* [WHAT THE TASK ASKS] Pull out all of the entries below and reproduce them line by line, without changing a single word, number, or symbol.

* [ITEMS]

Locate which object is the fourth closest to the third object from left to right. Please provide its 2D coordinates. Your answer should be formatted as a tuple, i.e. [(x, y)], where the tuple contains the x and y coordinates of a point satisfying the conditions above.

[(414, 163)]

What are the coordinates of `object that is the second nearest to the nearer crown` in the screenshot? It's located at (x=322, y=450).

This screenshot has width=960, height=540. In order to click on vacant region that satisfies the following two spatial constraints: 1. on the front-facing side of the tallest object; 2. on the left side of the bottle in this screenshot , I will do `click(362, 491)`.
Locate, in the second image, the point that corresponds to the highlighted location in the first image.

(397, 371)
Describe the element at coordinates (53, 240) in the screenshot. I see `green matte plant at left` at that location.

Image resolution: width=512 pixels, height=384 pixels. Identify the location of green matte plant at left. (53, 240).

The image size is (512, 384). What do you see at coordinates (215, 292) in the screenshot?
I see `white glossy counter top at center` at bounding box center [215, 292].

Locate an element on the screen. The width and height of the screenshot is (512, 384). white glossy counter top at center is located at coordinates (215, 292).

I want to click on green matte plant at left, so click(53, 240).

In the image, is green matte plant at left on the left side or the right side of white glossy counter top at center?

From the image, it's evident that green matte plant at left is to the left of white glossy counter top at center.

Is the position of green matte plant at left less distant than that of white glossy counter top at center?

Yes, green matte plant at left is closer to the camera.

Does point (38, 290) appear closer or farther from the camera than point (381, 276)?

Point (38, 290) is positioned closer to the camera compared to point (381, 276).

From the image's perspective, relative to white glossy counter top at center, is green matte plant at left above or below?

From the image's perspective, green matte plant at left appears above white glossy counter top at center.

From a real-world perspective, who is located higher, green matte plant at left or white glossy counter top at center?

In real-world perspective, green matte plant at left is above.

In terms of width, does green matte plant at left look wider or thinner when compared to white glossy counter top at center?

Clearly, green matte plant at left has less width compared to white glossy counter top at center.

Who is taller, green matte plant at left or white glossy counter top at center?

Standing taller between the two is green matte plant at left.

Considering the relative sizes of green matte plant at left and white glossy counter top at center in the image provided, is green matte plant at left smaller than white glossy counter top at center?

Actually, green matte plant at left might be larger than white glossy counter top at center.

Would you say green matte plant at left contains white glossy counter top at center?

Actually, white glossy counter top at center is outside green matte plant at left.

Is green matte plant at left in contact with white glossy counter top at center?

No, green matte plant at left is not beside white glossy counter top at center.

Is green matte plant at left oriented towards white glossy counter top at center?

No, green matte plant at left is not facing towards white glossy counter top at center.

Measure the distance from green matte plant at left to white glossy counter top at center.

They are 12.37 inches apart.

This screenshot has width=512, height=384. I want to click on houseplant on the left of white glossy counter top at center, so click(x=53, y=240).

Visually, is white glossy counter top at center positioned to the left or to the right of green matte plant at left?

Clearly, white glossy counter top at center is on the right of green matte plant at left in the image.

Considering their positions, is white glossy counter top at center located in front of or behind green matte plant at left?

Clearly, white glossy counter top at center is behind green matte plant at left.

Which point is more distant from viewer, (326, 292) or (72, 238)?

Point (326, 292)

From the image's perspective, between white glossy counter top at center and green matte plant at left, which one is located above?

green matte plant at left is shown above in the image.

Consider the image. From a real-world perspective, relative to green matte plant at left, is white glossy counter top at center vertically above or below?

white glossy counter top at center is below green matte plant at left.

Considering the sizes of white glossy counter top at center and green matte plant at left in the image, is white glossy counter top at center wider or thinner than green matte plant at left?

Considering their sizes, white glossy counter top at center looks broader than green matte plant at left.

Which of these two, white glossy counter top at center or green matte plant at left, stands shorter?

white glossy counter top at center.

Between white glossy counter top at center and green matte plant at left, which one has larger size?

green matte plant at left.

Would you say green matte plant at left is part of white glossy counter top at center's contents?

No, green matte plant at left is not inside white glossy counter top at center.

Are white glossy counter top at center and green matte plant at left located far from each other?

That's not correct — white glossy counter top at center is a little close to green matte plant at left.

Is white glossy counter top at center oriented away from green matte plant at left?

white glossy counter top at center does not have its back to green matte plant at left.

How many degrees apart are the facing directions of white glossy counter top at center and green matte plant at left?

* [CORRECT ANSWER]
Locate which object is the fourth closest to the third object from left to right. Please provide its 2D coordinates. Your answer should be formatted as a tuple, i.e. [(x, y)], where the tuple contains the x and y coordinates of a point satisfying the conditions above.

[(414, 163)]

What are the coordinates of `object that is the second nearest to the nearer crown` in the screenshot? It's located at (x=322, y=450).

This screenshot has width=960, height=540. In order to click on vacant region that satisfies the following two spatial constraints: 1. on the front-facing side of the tallest object; 2. on the left side of the bottle in this screenshot , I will do `click(362, 491)`.
Locate, in the second image, the point that corresponds to the highlighted location in the first image.

(397, 371)
Describe the element at coordinates (53, 240) in the screenshot. I see `green matte plant at left` at that location.

Image resolution: width=512 pixels, height=384 pixels. Identify the location of green matte plant at left. (53, 240).

The image size is (512, 384). What do you see at coordinates (215, 292) in the screenshot?
I see `white glossy counter top at center` at bounding box center [215, 292].

Locate an element on the screen. The width and height of the screenshot is (512, 384). white glossy counter top at center is located at coordinates (215, 292).

I want to click on green matte plant at left, so click(53, 240).

In the image, is green matte plant at left on the left side or the right side of white glossy counter top at center?

From the image, it's evident that green matte plant at left is to the left of white glossy counter top at center.

Is the position of green matte plant at left less distant than that of white glossy counter top at center?

Yes, green matte plant at left is closer to the camera.

Does point (38, 290) appear closer or farther from the camera than point (381, 276)?

Point (38, 290) is positioned closer to the camera compared to point (381, 276).

From the image's perspective, relative to white glossy counter top at center, is green matte plant at left above or below?

From the image's perspective, green matte plant at left appears above white glossy counter top at center.

From a real-world perspective, who is located higher, green matte plant at left or white glossy counter top at center?

In real-world perspective, green matte plant at left is above.

In terms of width, does green matte plant at left look wider or thinner when compared to white glossy counter top at center?

Clearly, green matte plant at left has less width compared to white glossy counter top at center.

Who is taller, green matte plant at left or white glossy counter top at center?

Standing taller between the two is green matte plant at left.

Considering the relative sizes of green matte plant at left and white glossy counter top at center in the image provided, is green matte plant at left smaller than white glossy counter top at center?

Actually, green matte plant at left might be larger than white glossy counter top at center.

Would you say green matte plant at left contains white glossy counter top at center?

Actually, white glossy counter top at center is outside green matte plant at left.

Is green matte plant at left in contact with white glossy counter top at center?

No, green matte plant at left is not beside white glossy counter top at center.

Is green matte plant at left oriented towards white glossy counter top at center?

No, green matte plant at left is not facing towards white glossy counter top at center.

Measure the distance from green matte plant at left to white glossy counter top at center.

They are 12.37 inches apart.

This screenshot has width=512, height=384. I want to click on houseplant on the left of white glossy counter top at center, so click(x=53, y=240).

Visually, is white glossy counter top at center positioned to the left or to the right of green matte plant at left?

Clearly, white glossy counter top at center is on the right of green matte plant at left in the image.

Considering their positions, is white glossy counter top at center located in front of or behind green matte plant at left?

Clearly, white glossy counter top at center is behind green matte plant at left.

Which point is more distant from viewer, (326, 292) or (72, 238)?

Point (326, 292)

From the image's perspective, between white glossy counter top at center and green matte plant at left, which one is located above?

green matte plant at left is shown above in the image.

Consider the image. From a real-world perspective, relative to green matte plant at left, is white glossy counter top at center vertically above or below?

white glossy counter top at center is below green matte plant at left.

Considering the sizes of white glossy counter top at center and green matte plant at left in the image, is white glossy counter top at center wider or thinner than green matte plant at left?

Considering their sizes, white glossy counter top at center looks broader than green matte plant at left.

Which of these two, white glossy counter top at center or green matte plant at left, stands shorter?

white glossy counter top at center.

Between white glossy counter top at center and green matte plant at left, which one has larger size?

green matte plant at left.

Would you say green matte plant at left is part of white glossy counter top at center's contents?

No, green matte plant at left is not inside white glossy counter top at center.

Are white glossy counter top at center and green matte plant at left located far from each other?

That's not correct — white glossy counter top at center is a little close to green matte plant at left.

Is white glossy counter top at center oriented away from green matte plant at left?

white glossy counter top at center does not have its back to green matte plant at left.

How many degrees apart are the facing directions of white glossy counter top at center and green matte plant at left?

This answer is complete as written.